EXERCISE DIRECTIONS
All entries below need to be written out exactly, but without their pictures.

(Dataset items)
▬▬▬▬▬▬

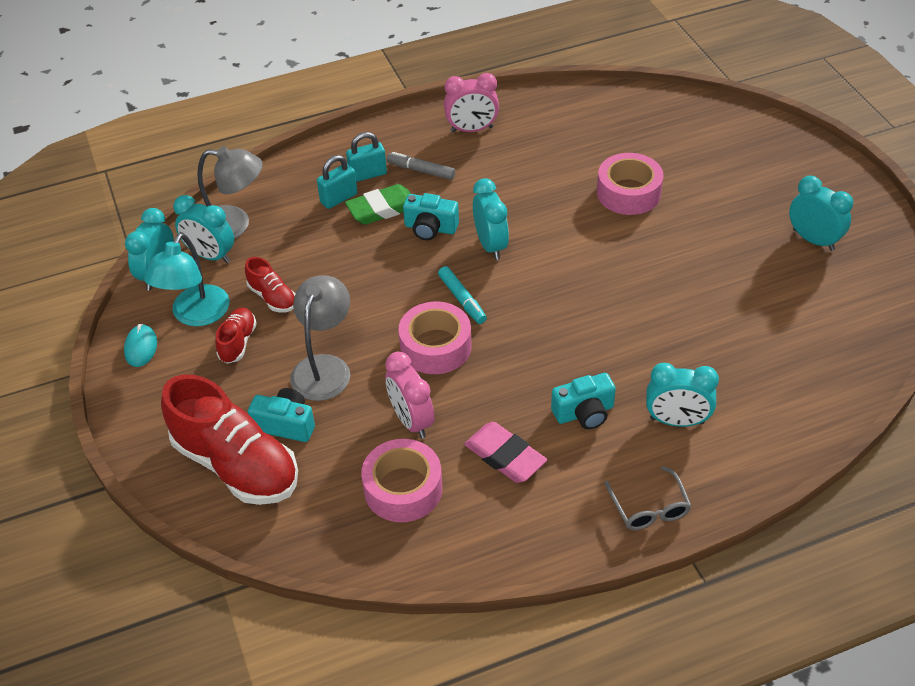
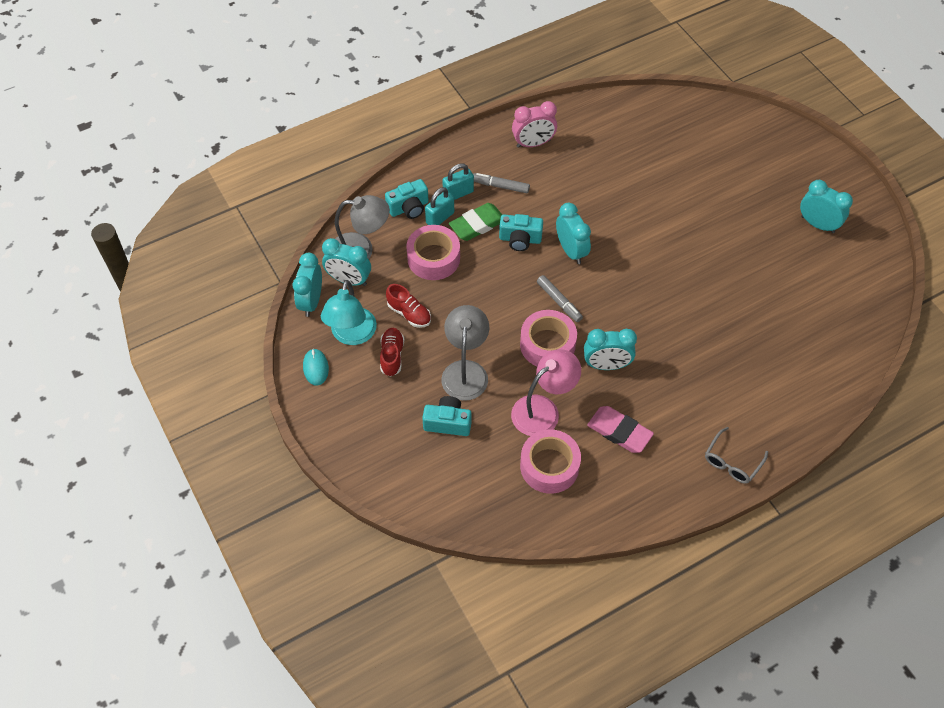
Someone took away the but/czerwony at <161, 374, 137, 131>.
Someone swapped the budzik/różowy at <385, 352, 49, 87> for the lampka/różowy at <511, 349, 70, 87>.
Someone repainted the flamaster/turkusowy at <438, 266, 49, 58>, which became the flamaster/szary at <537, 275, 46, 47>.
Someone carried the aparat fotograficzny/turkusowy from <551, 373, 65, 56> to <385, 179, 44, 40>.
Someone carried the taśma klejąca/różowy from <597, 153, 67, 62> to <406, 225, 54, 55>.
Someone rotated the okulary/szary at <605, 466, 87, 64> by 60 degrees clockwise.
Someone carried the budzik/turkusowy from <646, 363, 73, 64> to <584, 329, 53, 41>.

▬▬▬▬▬▬

RESPONSE TO THE EXERCISE
Someone took away the but/czerwony at <161, 374, 137, 131>.
Someone swapped the budzik/różowy at <385, 352, 49, 87> for the lampka/różowy at <511, 349, 70, 87>.
Someone repainted the flamaster/turkusowy at <438, 266, 49, 58>, which became the flamaster/szary at <537, 275, 46, 47>.
Someone carried the aparat fotograficzny/turkusowy from <551, 373, 65, 56> to <385, 179, 44, 40>.
Someone carried the taśma klejąca/różowy from <597, 153, 67, 62> to <406, 225, 54, 55>.
Someone rotated the okulary/szary at <605, 466, 87, 64> by 60 degrees clockwise.
Someone carried the budzik/turkusowy from <646, 363, 73, 64> to <584, 329, 53, 41>.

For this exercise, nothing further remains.